Render the lines below as a numbered list, leaving out any blank lines.

╭─ Input for this task

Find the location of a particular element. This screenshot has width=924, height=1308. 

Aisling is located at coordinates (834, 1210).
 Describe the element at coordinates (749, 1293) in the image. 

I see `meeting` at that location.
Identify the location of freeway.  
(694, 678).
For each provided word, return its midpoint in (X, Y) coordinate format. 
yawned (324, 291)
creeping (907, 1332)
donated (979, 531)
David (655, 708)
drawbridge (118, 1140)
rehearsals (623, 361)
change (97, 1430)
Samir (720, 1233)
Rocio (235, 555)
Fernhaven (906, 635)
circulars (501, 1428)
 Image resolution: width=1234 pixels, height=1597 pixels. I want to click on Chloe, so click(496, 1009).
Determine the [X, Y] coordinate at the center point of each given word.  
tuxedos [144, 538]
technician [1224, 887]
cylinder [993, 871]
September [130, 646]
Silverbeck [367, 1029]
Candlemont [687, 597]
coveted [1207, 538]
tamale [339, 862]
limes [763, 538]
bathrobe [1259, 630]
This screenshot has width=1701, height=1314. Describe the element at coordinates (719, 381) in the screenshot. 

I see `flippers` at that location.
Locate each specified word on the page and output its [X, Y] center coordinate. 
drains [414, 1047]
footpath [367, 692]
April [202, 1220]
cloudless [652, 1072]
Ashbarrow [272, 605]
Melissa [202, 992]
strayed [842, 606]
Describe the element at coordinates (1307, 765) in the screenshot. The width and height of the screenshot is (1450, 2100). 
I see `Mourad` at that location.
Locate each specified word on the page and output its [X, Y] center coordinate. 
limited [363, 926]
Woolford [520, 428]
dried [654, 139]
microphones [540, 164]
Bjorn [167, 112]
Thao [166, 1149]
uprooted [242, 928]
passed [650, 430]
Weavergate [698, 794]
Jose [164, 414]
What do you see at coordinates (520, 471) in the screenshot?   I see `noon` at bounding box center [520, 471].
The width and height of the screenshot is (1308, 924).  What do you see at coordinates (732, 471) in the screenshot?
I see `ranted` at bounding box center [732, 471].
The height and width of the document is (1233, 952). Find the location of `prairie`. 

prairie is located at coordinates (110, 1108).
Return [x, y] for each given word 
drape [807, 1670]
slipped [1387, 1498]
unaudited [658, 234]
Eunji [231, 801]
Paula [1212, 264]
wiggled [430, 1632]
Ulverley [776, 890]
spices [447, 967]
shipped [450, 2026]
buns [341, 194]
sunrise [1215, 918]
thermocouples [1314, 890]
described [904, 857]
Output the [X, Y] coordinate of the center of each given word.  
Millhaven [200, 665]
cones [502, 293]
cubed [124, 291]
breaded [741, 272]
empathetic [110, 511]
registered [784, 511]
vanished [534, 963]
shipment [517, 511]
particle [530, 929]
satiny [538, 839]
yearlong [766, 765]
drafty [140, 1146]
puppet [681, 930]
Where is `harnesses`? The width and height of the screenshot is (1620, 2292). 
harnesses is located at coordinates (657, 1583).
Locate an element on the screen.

╰─

Task result:
1. Find the location of a particular element. This screenshot has width=924, height=1308. 
2. Aisling is located at coordinates (834, 1210).
3.  Describe the element at coordinates (749, 1293) in the image. 
4. I see `meeting` at that location.
5. Identify the location of freeway.  
6. (694, 678).
7. For each provided word, return its midpoint in (X, Y) coordinate format. 
8. yawned (324, 291)
9. creeping (907, 1332)
10. donated (979, 531)
11. David (655, 708)
12. drawbridge (118, 1140)
13. rehearsals (623, 361)
14. change (97, 1430)
15. Samir (720, 1233)
16. Rocio (235, 555)
17. Fernhaven (906, 635)
18. circulars (501, 1428)
19.  Image resolution: width=1234 pixels, height=1597 pixels. I want to click on Chloe, so click(496, 1009).
20. Determine the [X, Y] coordinate at the center point of each given word.  
21. tuxedos [144, 538]
22. technician [1224, 887]
23. cylinder [993, 871]
24. September [130, 646]
25. Silverbeck [367, 1029]
26. Candlemont [687, 597]
27. coveted [1207, 538]
28. tamale [339, 862]
29. limes [763, 538]
30. bathrobe [1259, 630]
31. This screenshot has width=1701, height=1314. Describe the element at coordinates (719, 381) in the screenshot. 
32. I see `flippers` at that location.
33. Locate each specified word on the page and output its [X, Y] center coordinate. 
34. drains [414, 1047]
35. footpath [367, 692]
36. April [202, 1220]
37. cloudless [652, 1072]
38. Ashbarrow [272, 605]
39. Melissa [202, 992]
40. strayed [842, 606]
41. Describe the element at coordinates (1307, 765) in the screenshot. The width and height of the screenshot is (1450, 2100). 
42. I see `Mourad` at that location.
43. Locate each specified word on the page and output its [X, Y] center coordinate. 
44. limited [363, 926]
45. Woolford [520, 428]
46. dried [654, 139]
47. microphones [540, 164]
48. Bjorn [167, 112]
49. Thao [166, 1149]
50. uprooted [242, 928]
51. passed [650, 430]
52. Weavergate [698, 794]
53. Jose [164, 414]
54. What do you see at coordinates (520, 471) in the screenshot?   I see `noon` at bounding box center [520, 471].
55. The width and height of the screenshot is (1308, 924).  What do you see at coordinates (732, 471) in the screenshot?
56. I see `ranted` at bounding box center [732, 471].
57. The height and width of the document is (1233, 952). Find the location of `prairie`. 
58. prairie is located at coordinates (110, 1108).
59. Return [x, y] for each given word 
60. drape [807, 1670]
61. slipped [1387, 1498]
62. unaudited [658, 234]
63. Eunji [231, 801]
64. Paula [1212, 264]
65. wiggled [430, 1632]
66. Ulverley [776, 890]
67. spices [447, 967]
68. shipped [450, 2026]
69. buns [341, 194]
70. sunrise [1215, 918]
71. thermocouples [1314, 890]
72. described [904, 857]
73. Output the [X, Y] coordinate of the center of each given word.  
74. Millhaven [200, 665]
75. cones [502, 293]
76. cubed [124, 291]
77. breaded [741, 272]
78. empathetic [110, 511]
79. registered [784, 511]
80. vanished [534, 963]
81. shipment [517, 511]
82. particle [530, 929]
83. satiny [538, 839]
84. yearlong [766, 765]
85. drafty [140, 1146]
86. puppet [681, 930]
87. Where is `harnesses`? The width and height of the screenshot is (1620, 2292). 
88. harnesses is located at coordinates (657, 1583).
89. Locate an element on the screen.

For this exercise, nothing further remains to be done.